:: PROBLEM TO WORK ON ::
Leaving the images out, output each entry below exactly.

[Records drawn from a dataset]

───

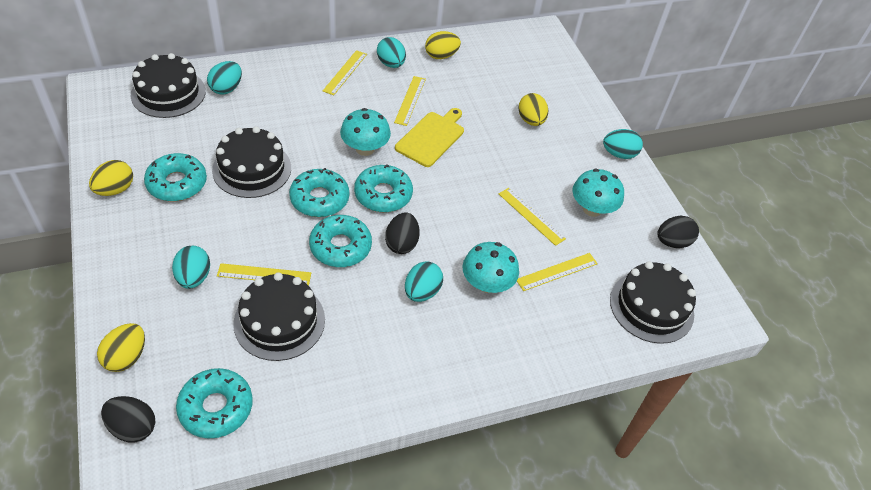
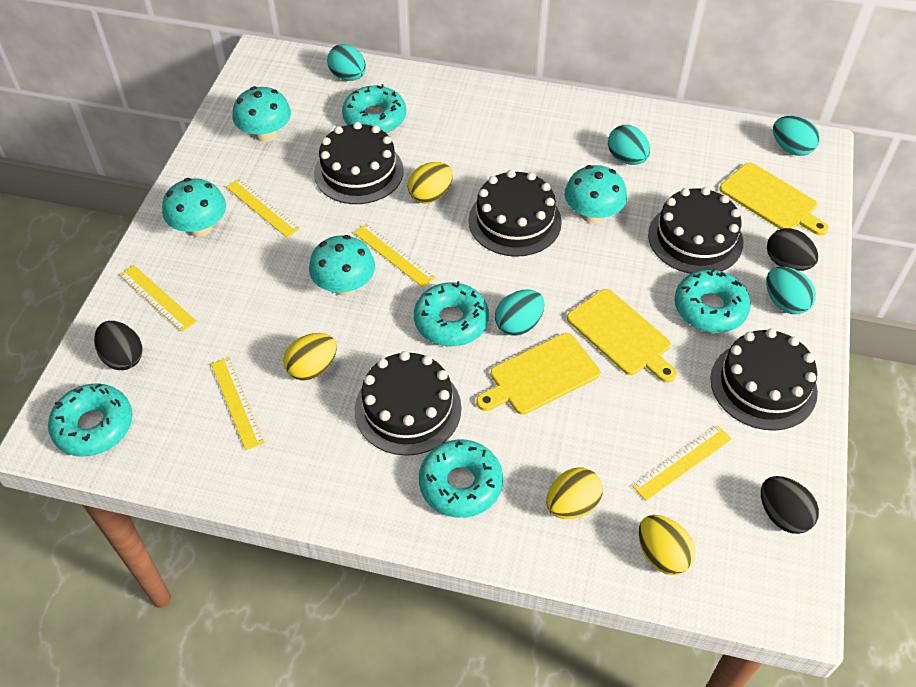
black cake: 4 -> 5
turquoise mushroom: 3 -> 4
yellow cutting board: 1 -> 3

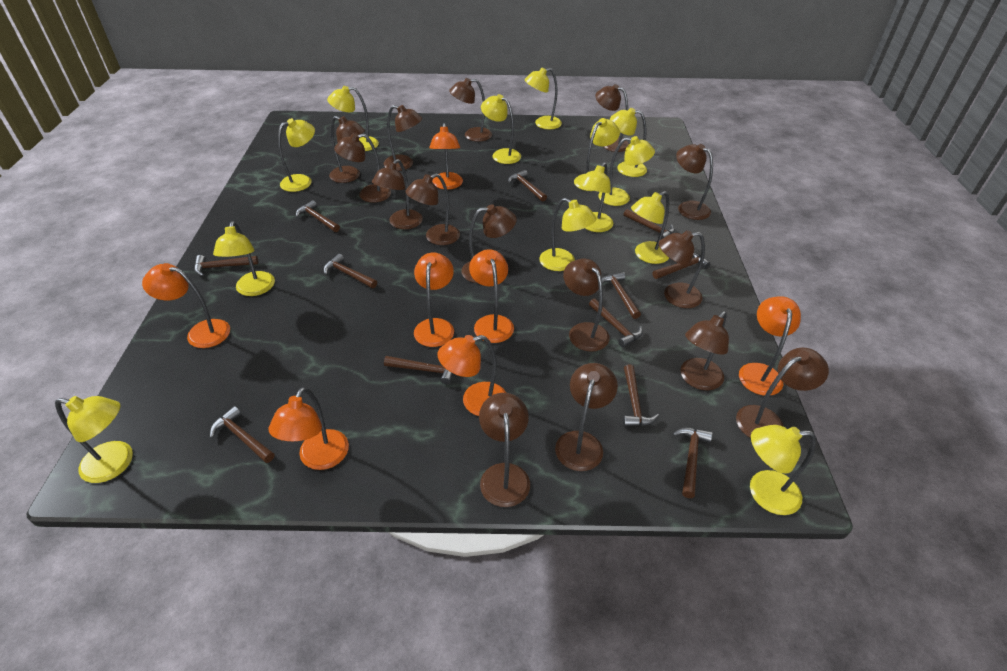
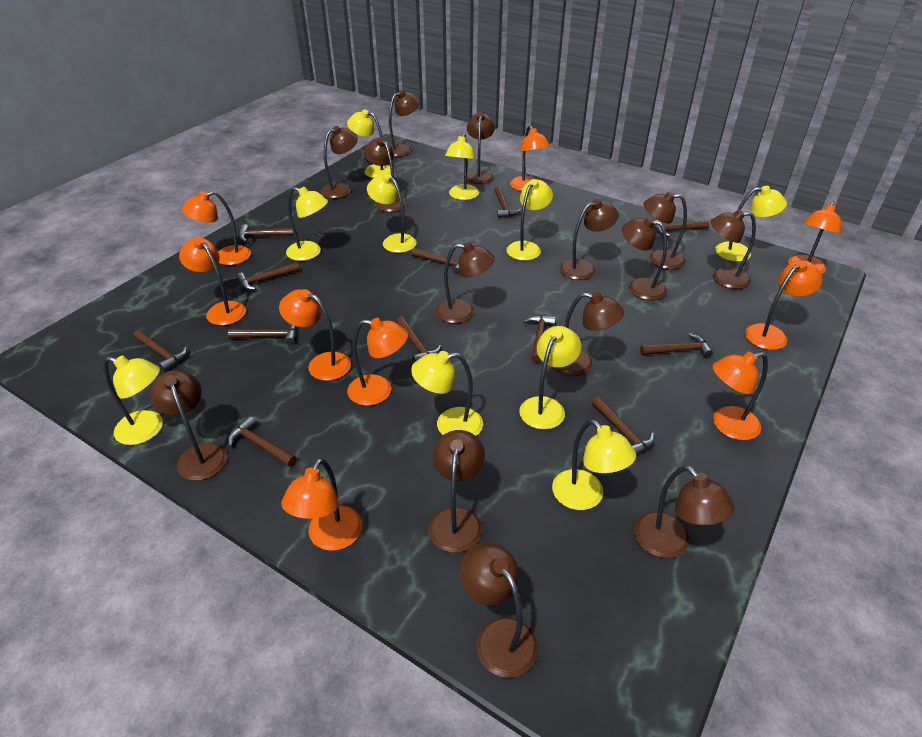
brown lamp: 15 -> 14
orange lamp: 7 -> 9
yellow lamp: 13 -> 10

───

:: EXERCISE RESULT ::
black cake: 4 -> 5
turquoise mushroom: 3 -> 4
yellow cutting board: 1 -> 3

brown lamp: 15 -> 14
orange lamp: 7 -> 9
yellow lamp: 13 -> 10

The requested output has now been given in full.